> [Work request]:
Every record below should be retyped exactly, and no picture should appear in the copy.

> [Material for this exercise]:
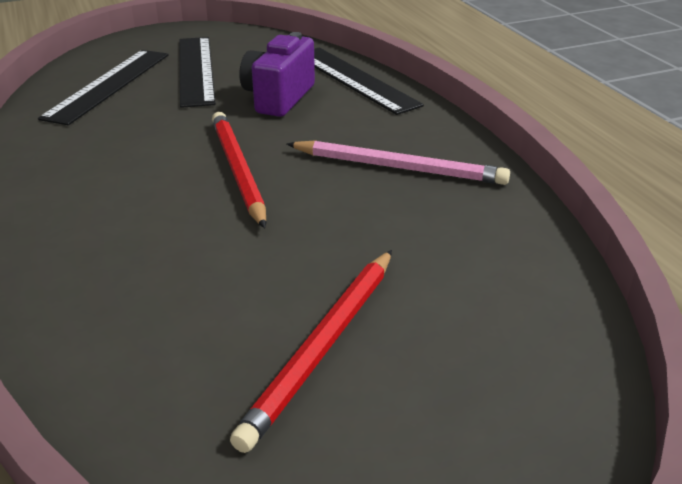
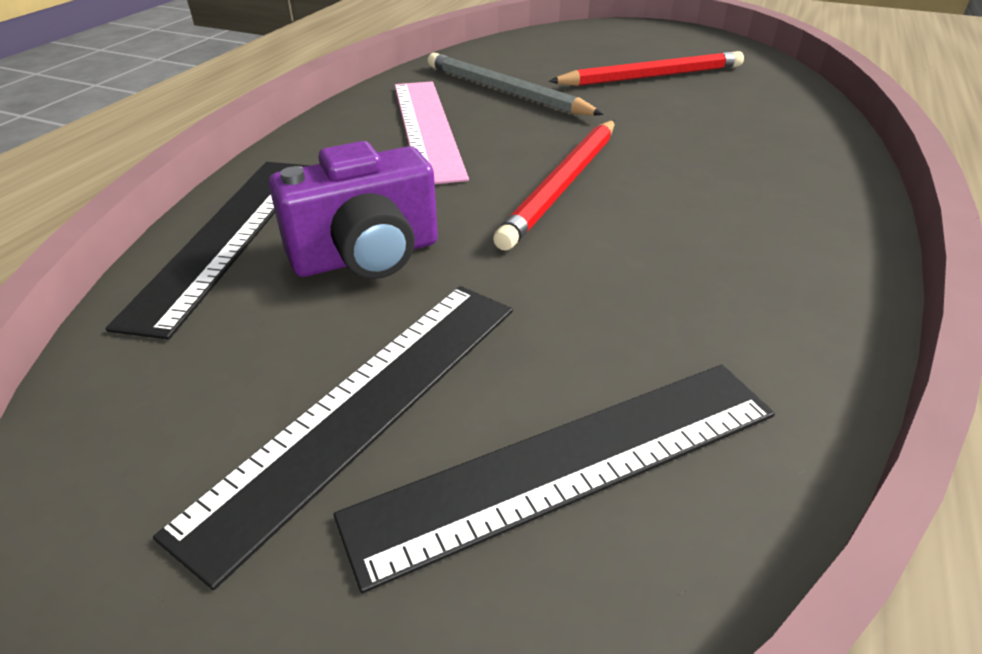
camera: 135 degrees left, 5 degrees up
(398, 168) = (426, 128): pink pencil -> pink ruler
(419, 234) = (506, 91): none -> grey pencil

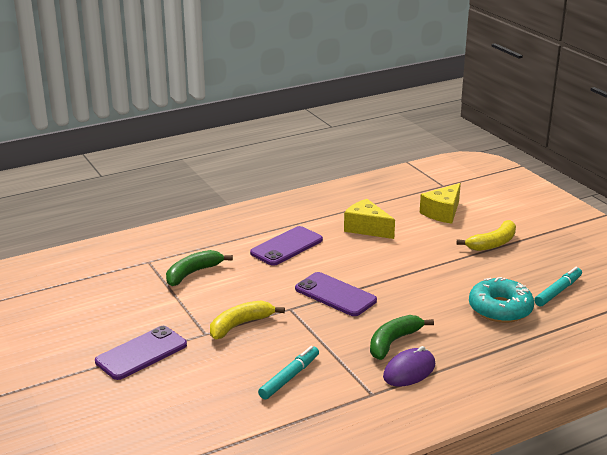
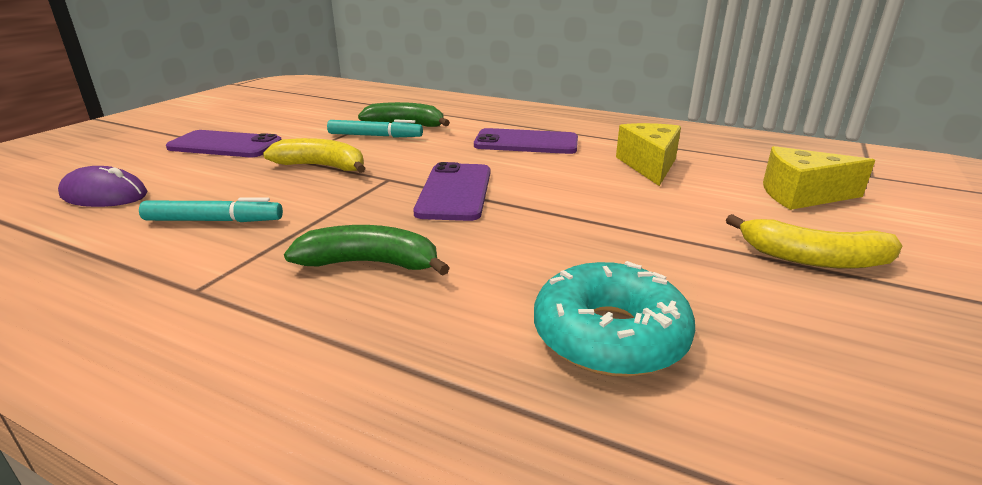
camera: 55 degrees right, 0 degrees up
(409, 371) = (288, 303): purple mouse -> purple mouse (104, 195)
(558, 291) = (804, 396): turquoise marker -> turquoise marker (375, 136)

> [Written reply]:
camera: 135 degrees left, 5 degrees up
(398, 168) = (426, 128): pink pencil -> pink ruler
(419, 234) = (506, 91): none -> grey pencil

camera: 55 degrees right, 0 degrees up
(409, 371) = (288, 303): purple mouse -> purple mouse (104, 195)
(558, 291) = (804, 396): turquoise marker -> turquoise marker (375, 136)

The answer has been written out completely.